Requirement -> For the entries below, return the line holding "(272, 238) = (405, 190): pink" together with all lines after it, unchanged, and leave every picture out.
Content starts
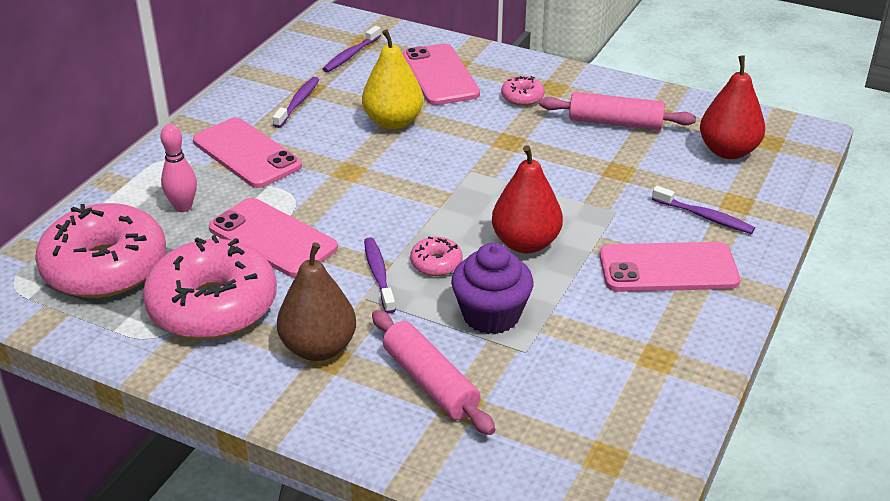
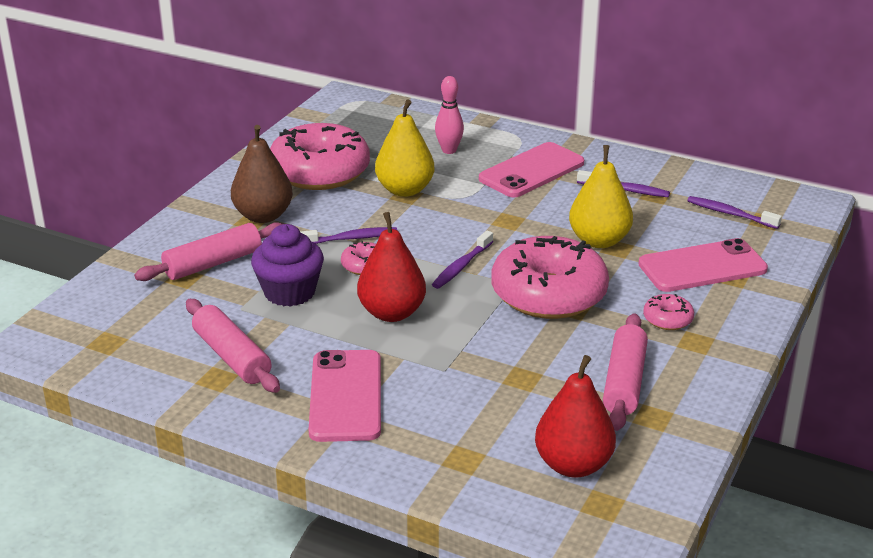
camera: 90 degrees right, 5 degrees down
(105, 267) = (371, 129): pink donut -> pink donut (548, 294)
(272, 238) = (405, 190): pink phone -> yellow pear
(618, 349) = (231, 357): none -> pink rolling pin
(704, 217) = (435, 430): purple toothbrush -> purple toothbrush (461, 266)

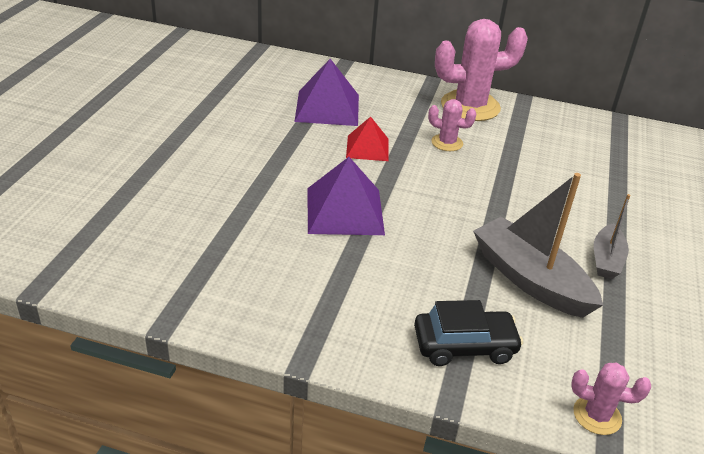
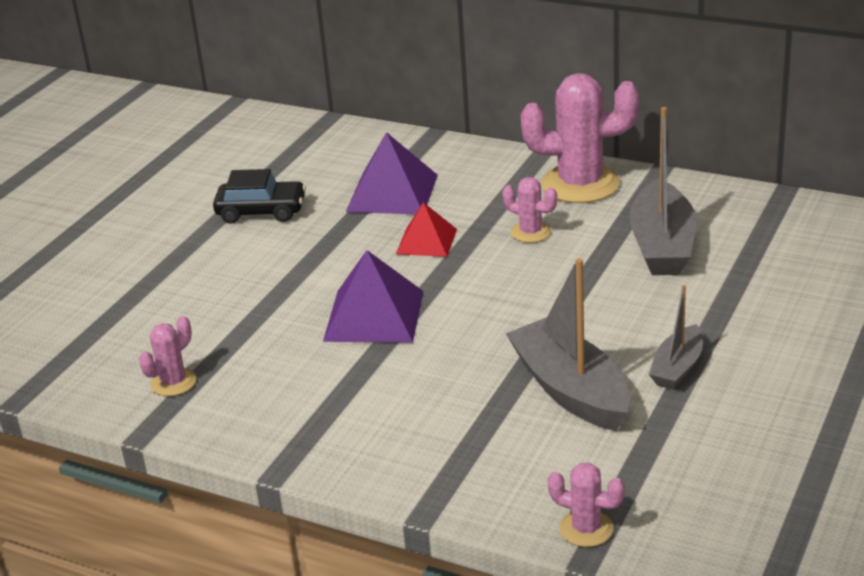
camera: 15 degrees right, 5 degrees down
(183, 272) = (173, 382): none -> pink cactus
(464, 346) = (462, 458): black car -> black car (261, 211)
(550, 156) = (662, 245): none -> grey boat

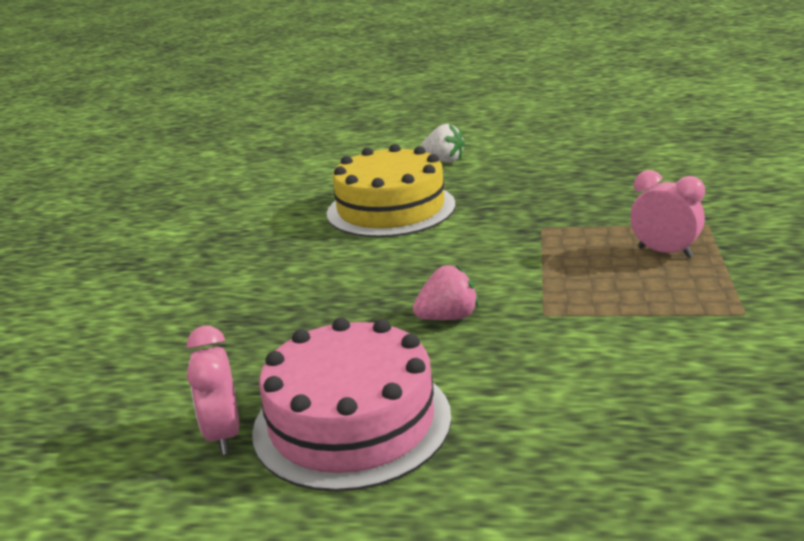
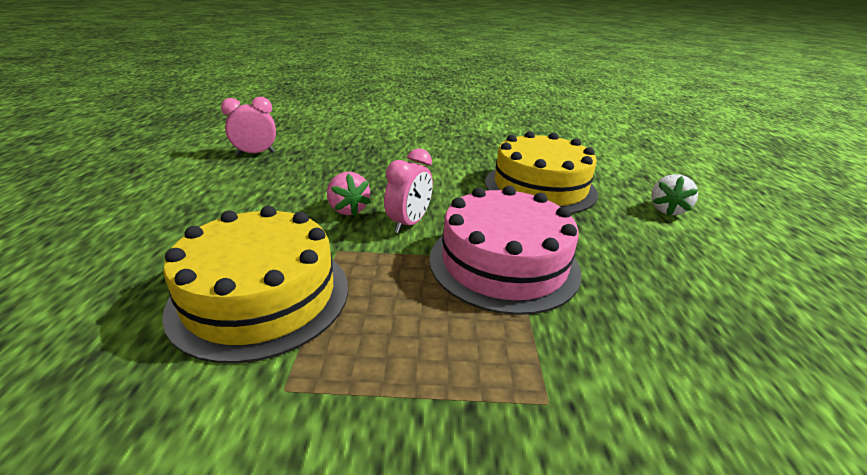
camera: 80 degrees right, 5 degrees up
(352, 422) = (241, 181): pink cake -> pink cake (503, 263)
(638, 345) = (261, 296): none -> yellow cake
(664, 252) = (452, 342): pink clock -> pink clock (409, 223)

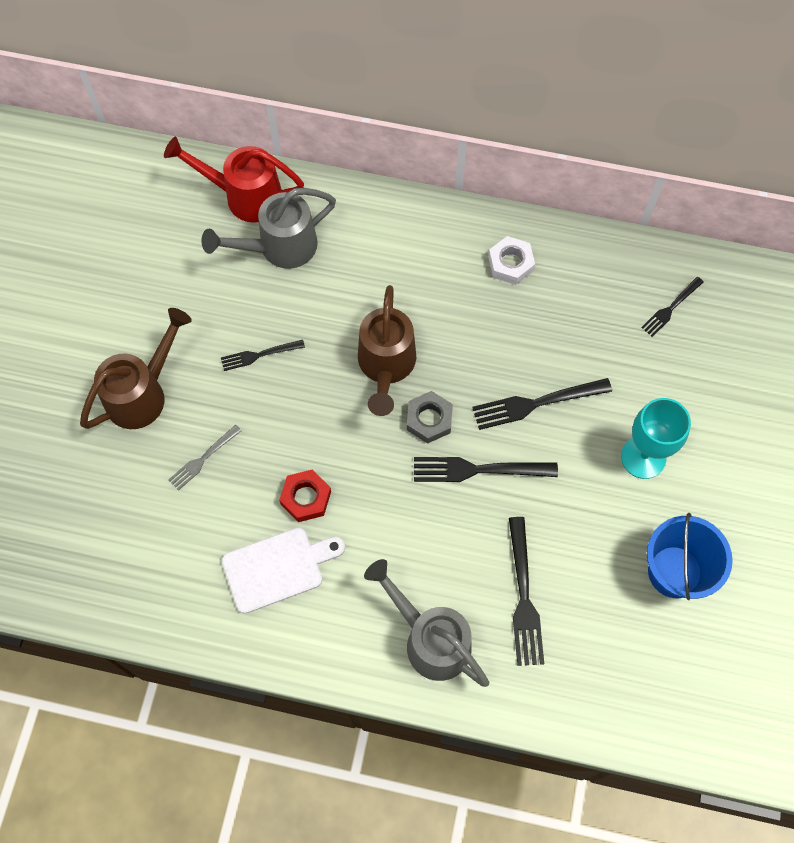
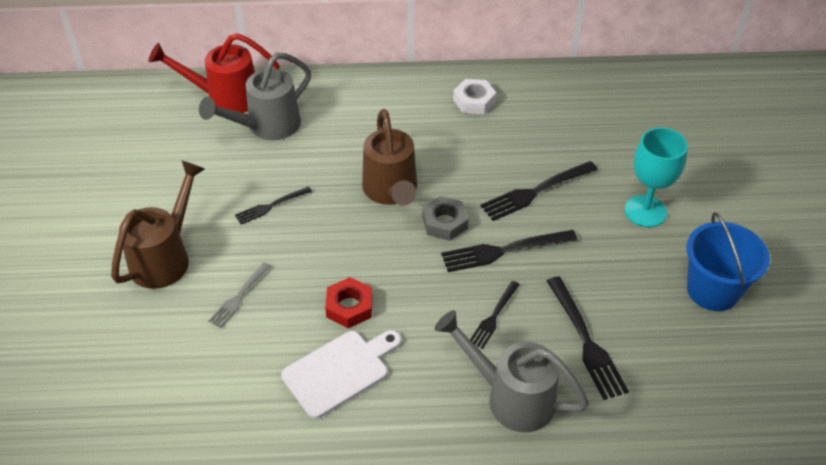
camera: 15 degrees left, 20 degrees down
(671, 308) = (620, 105): black fork -> black fork (494, 316)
Content ends
Output for this exercise ->
(272, 238) = (405, 190): pink phone -> yellow pear
(618, 349) = (231, 357): none -> pink rolling pin
(704, 217) = (435, 430): purple toothbrush -> purple toothbrush (461, 266)

camera: 15 degrees right, 5 degrees down
(183, 272) = (173, 382): none -> pink cactus
(464, 346) = (462, 458): black car -> black car (261, 211)
(550, 156) = (662, 245): none -> grey boat

camera: 80 degrees right, 5 degrees up
(352, 422) = (241, 181): pink cake -> pink cake (503, 263)
(638, 345) = (261, 296): none -> yellow cake
(664, 252) = (452, 342): pink clock -> pink clock (409, 223)

camera: 15 degrees left, 20 degrees down
(671, 308) = (620, 105): black fork -> black fork (494, 316)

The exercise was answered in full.